##### Provided data

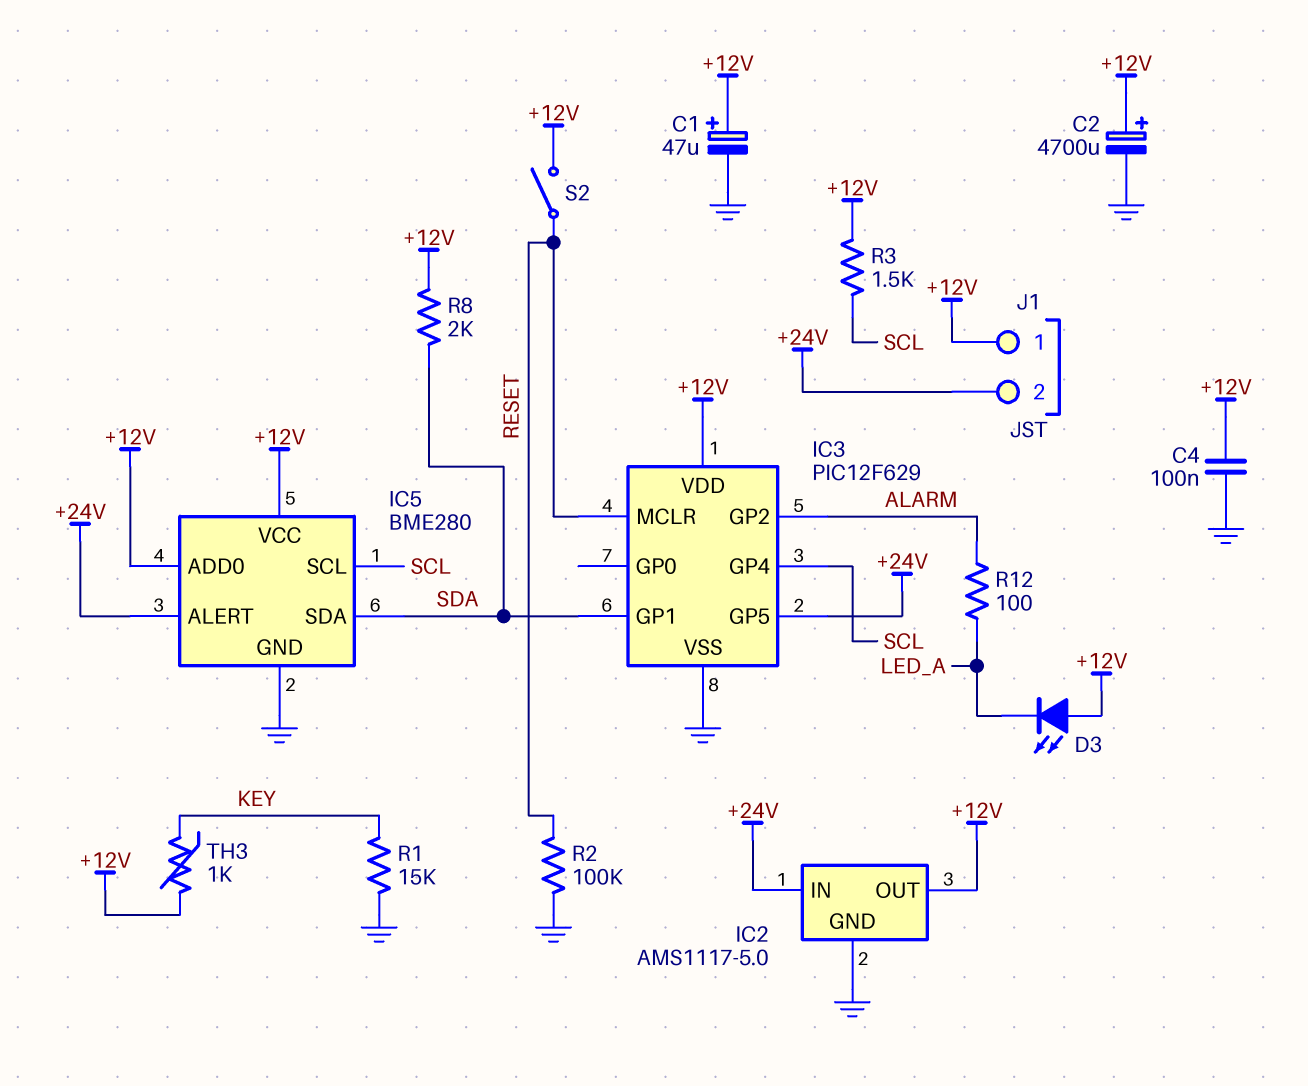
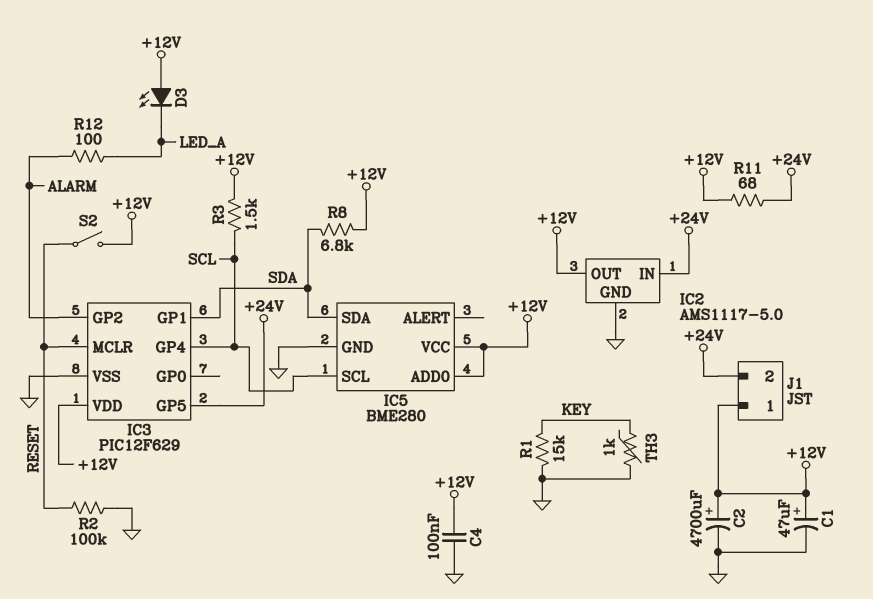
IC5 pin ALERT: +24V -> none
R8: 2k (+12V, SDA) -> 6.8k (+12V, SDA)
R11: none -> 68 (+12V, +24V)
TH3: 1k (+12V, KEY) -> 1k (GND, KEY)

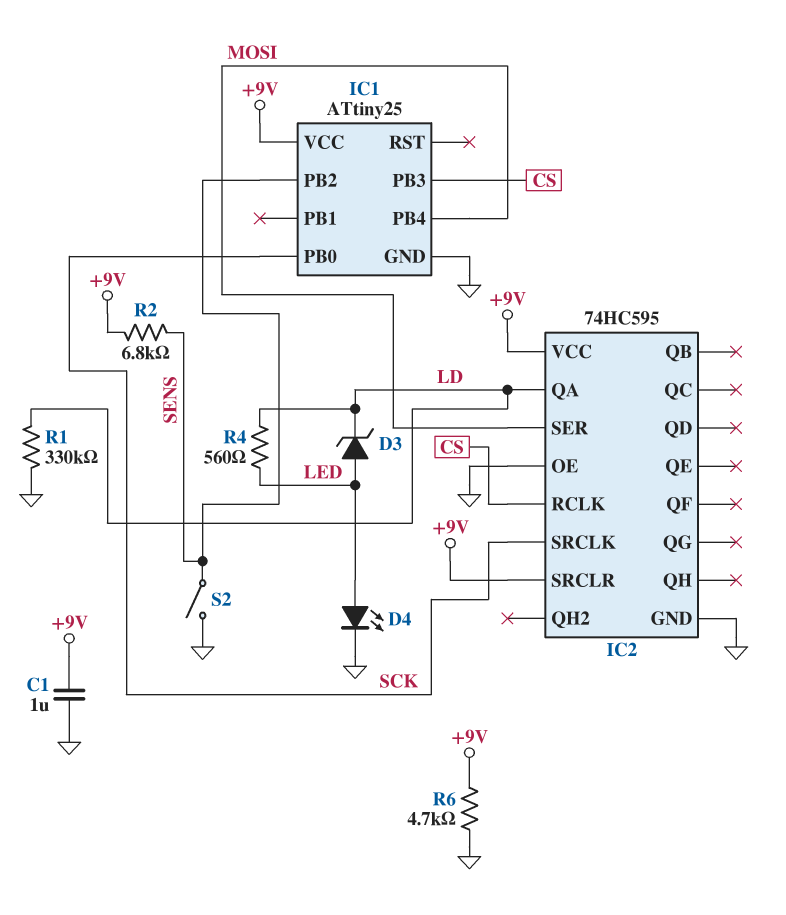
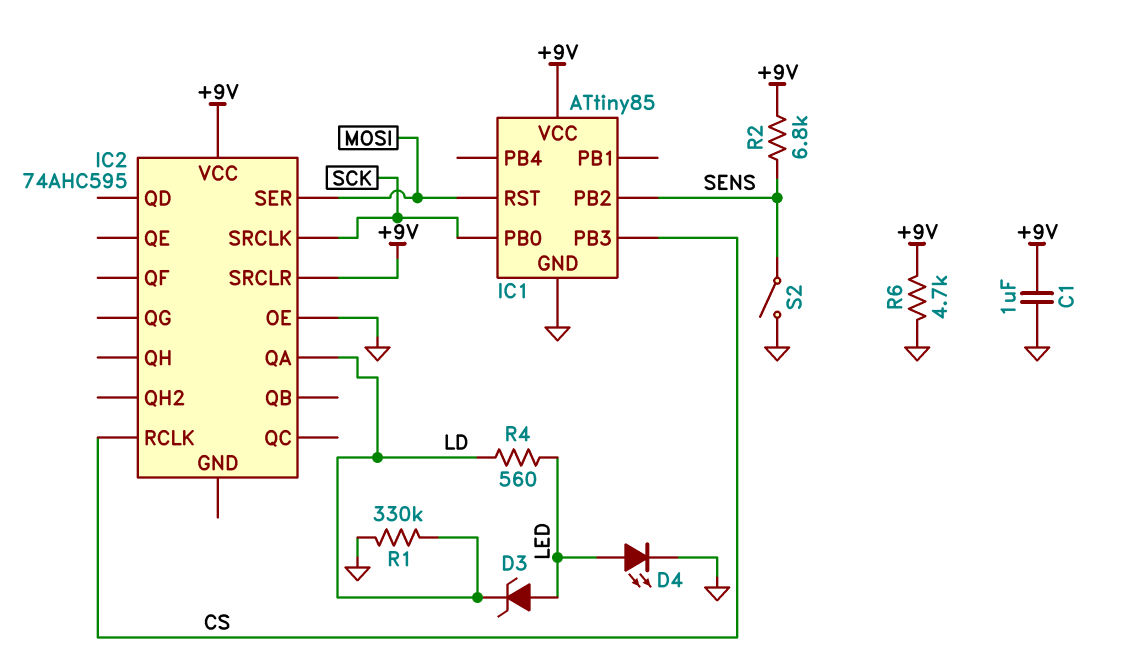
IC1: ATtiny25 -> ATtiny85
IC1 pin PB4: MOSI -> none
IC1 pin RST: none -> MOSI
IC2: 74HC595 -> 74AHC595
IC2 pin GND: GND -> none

##########
##### Provided data

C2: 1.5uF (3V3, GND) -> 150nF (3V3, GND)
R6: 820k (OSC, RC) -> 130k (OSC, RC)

##########
##### Provided data

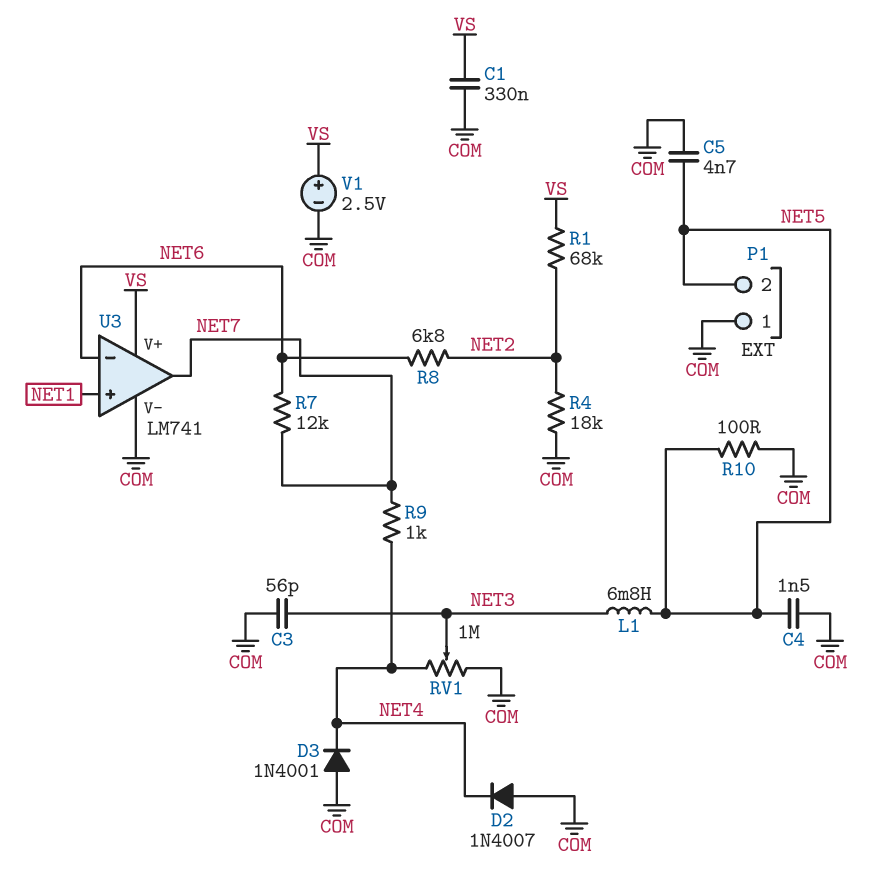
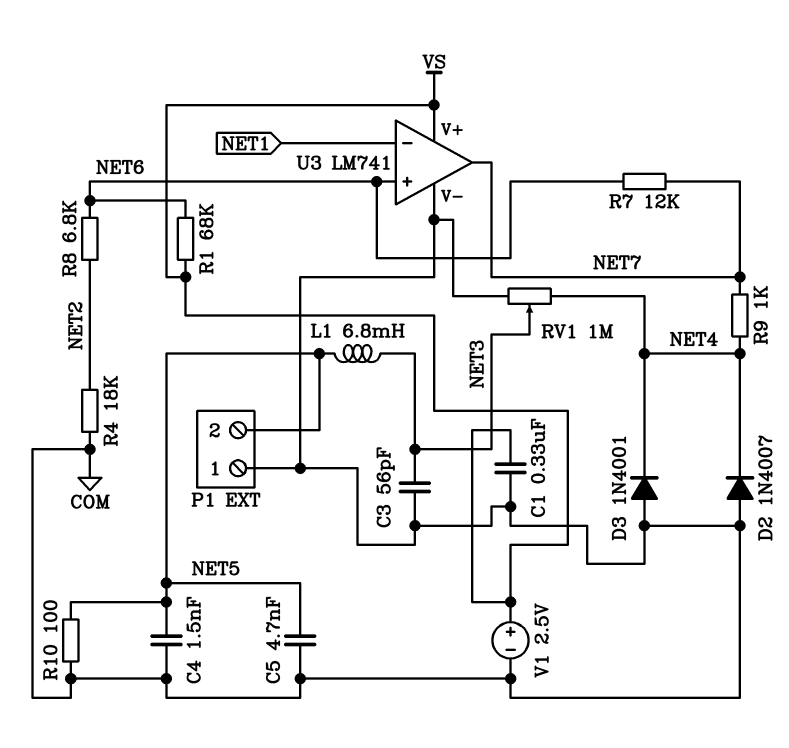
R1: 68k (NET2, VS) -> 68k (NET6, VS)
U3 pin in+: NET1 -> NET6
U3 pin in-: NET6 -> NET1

##########

■ **Required action**
Everything above from the line containing "TH3: 1k (+12V, KEY) -> 1k (GND, KEY)" down to the line containing "IC2 pin GND: GND -> none" is to be duplicated exactly, both lines included, and the pictures are to be omitted.

■ **Solution**
TH3: 1k (+12V, KEY) -> 1k (GND, KEY)

IC1: ATtiny25 -> ATtiny85
IC1 pin PB4: MOSI -> none
IC1 pin RST: none -> MOSI
IC2: 74HC595 -> 74AHC595
IC2 pin GND: GND -> none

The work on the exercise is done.